PROBLEM STATEMENT: Search the data for the string "green" and gather each line it is in.

DATA SUPPLIED:
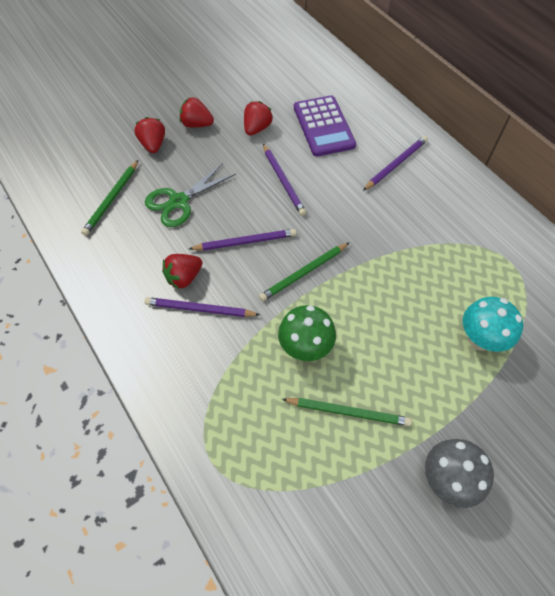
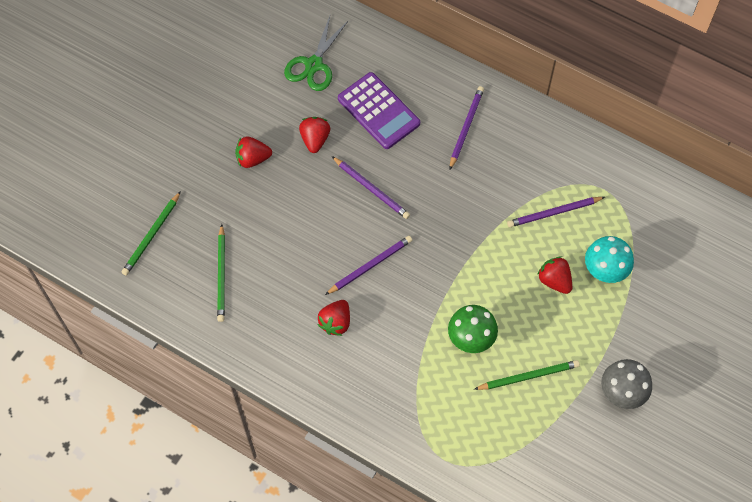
camera: 25 degrees left, 5 degrees up
(153, 144) = (223, 200): red strawberry -> red strawberry (554, 280)
(179, 201) = (286, 251): green scissors -> green scissors (314, 65)
(199, 309) = (366, 345): purple pencil -> purple pencil (554, 213)
(304, 273) = (436, 274): green pencil -> green pencil (152, 235)

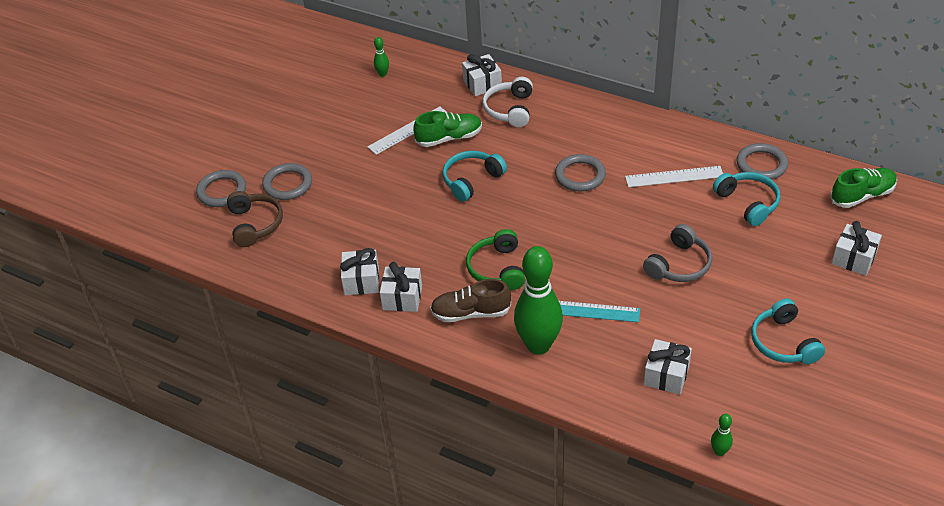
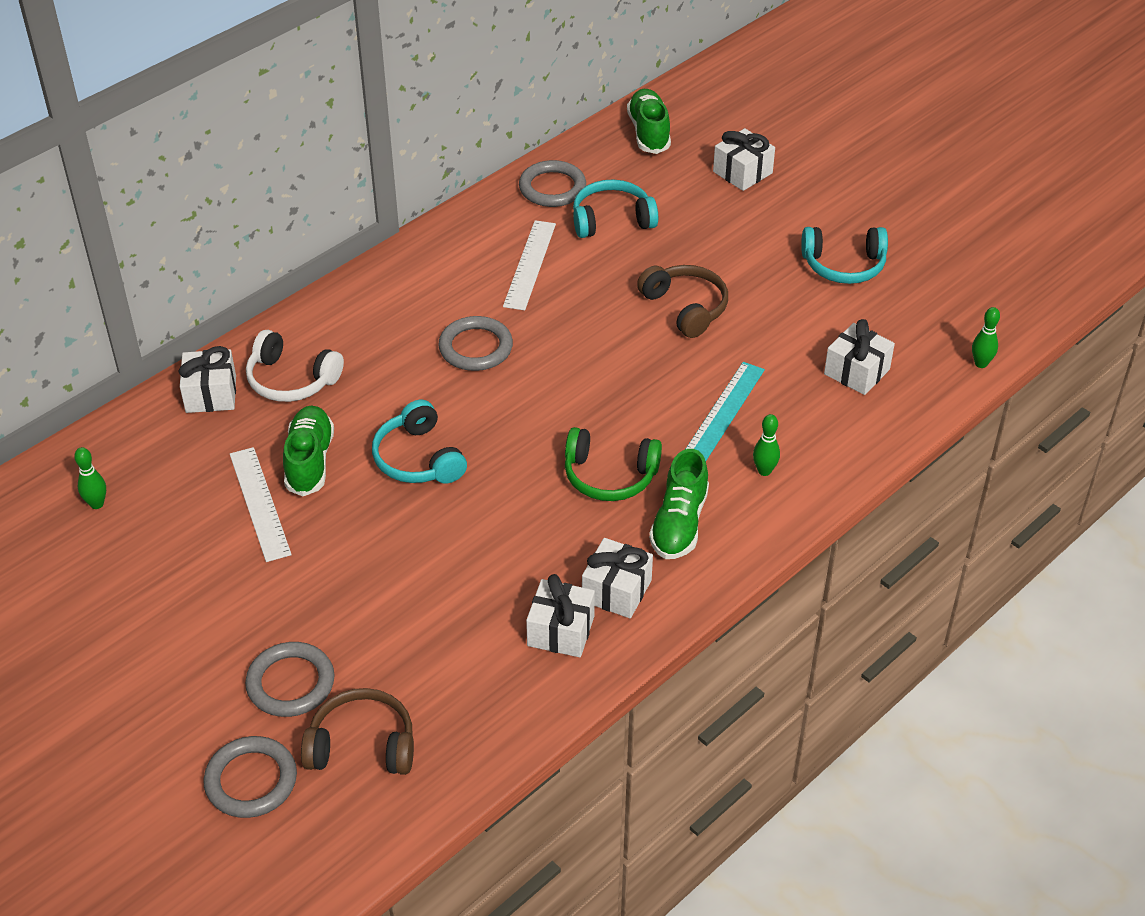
camera: 75 degrees left, 0 degrees up
(471, 313) = (679, 523): brown shoe -> green shoe
(538, 345) = (764, 471): green bowling pin -> green bowling pin, size x0.41
(679, 264) = (685, 308): grey headphones -> brown headphones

FINAL ANSWER:
(179, 201) = (286, 251): green scissors -> green scissors (314, 65)
(304, 273) = (436, 274): green pencil -> green pencil (152, 235)
(471, 313) = (679, 523): brown shoe -> green shoe
(538, 345) = (764, 471): green bowling pin -> green bowling pin, size x0.41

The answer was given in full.